━━━━━ Material shown
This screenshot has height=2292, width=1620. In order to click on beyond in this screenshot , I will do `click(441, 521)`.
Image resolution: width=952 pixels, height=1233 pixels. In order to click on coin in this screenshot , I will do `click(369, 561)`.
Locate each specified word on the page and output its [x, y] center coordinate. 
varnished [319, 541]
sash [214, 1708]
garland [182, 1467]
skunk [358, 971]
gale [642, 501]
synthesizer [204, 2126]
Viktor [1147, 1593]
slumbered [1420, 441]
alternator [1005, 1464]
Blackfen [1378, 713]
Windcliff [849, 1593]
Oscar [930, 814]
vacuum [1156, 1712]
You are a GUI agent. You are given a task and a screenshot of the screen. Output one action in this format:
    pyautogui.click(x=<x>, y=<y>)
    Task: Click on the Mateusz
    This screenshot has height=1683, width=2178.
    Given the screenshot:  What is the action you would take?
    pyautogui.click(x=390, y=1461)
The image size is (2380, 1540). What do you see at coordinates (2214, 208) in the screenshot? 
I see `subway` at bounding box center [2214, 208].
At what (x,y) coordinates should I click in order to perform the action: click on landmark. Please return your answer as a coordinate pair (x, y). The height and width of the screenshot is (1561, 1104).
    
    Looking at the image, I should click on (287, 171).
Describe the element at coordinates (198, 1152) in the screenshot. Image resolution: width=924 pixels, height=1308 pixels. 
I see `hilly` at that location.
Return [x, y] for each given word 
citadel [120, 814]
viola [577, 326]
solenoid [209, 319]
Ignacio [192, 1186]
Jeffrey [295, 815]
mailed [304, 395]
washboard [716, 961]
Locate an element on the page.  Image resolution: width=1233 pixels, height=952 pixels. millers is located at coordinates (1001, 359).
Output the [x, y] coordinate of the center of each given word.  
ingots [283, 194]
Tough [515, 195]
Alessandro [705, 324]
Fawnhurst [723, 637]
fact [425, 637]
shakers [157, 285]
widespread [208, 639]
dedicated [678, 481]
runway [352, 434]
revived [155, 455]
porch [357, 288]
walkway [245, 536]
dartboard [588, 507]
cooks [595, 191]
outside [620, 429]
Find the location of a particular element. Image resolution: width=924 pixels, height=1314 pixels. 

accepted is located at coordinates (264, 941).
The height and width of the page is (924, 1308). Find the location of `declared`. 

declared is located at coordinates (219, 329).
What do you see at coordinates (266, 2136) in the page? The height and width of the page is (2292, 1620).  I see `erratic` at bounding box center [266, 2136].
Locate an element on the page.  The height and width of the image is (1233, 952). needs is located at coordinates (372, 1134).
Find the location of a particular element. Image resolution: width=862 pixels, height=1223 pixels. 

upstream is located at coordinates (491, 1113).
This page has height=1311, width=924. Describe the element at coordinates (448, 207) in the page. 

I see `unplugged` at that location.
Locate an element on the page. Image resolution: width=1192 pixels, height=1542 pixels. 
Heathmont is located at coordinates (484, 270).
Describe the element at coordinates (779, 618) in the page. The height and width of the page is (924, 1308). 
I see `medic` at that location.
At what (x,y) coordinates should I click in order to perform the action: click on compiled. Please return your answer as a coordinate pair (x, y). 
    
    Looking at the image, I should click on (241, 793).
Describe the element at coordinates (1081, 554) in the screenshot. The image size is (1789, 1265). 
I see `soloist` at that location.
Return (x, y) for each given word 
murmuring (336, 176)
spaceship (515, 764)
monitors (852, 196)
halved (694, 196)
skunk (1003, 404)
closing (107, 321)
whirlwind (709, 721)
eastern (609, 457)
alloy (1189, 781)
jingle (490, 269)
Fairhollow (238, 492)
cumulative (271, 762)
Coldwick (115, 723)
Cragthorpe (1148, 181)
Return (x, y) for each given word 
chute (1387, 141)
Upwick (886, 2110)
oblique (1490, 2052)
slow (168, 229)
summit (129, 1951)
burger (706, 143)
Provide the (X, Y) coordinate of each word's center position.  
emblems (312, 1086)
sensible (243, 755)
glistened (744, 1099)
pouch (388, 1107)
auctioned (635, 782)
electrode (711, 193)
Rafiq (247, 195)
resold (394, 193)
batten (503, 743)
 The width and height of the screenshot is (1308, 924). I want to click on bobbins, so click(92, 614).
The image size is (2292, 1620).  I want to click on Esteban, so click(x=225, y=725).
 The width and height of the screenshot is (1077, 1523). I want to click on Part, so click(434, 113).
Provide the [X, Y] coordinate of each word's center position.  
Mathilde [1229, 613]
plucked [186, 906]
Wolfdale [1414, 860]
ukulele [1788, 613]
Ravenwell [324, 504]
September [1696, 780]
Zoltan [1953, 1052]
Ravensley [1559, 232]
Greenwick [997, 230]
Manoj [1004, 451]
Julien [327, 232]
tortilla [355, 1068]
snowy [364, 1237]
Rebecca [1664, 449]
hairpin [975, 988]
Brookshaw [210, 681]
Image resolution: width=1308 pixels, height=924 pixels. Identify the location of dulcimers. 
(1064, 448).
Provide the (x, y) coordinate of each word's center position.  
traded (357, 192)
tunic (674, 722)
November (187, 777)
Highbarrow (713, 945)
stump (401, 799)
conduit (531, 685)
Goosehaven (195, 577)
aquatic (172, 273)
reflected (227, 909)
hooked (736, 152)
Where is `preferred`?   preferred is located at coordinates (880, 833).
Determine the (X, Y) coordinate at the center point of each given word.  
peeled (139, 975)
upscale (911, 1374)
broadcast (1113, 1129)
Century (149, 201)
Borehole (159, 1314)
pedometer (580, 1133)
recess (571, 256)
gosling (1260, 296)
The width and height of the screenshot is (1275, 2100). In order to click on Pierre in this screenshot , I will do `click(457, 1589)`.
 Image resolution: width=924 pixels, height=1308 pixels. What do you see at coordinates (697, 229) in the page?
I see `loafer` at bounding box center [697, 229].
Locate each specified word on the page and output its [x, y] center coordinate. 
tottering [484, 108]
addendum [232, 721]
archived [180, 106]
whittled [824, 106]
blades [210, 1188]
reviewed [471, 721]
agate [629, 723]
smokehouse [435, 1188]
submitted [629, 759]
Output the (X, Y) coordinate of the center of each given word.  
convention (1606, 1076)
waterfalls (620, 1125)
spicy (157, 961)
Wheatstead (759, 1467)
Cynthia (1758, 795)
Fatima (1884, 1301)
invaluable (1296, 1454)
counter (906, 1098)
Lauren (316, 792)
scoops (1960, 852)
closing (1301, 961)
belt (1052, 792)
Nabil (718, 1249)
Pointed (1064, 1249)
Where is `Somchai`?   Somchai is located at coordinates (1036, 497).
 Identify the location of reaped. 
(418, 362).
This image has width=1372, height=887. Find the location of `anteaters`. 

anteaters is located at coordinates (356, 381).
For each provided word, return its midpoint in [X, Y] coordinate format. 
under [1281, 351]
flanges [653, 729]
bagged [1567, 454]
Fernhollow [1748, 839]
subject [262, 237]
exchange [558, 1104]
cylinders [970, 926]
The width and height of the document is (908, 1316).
━━━━━━━━━━
*Your objective*.
Which of the lines above contain the string "format"? Copy each such line, treating uppercase and lowercase as different.

*Correct answer*.
You are a GUI agent. You are given a task and a screenshot of the screen. Output one action in this format:
For each provided word, return its midpoint in [X, Y] coordinate format. 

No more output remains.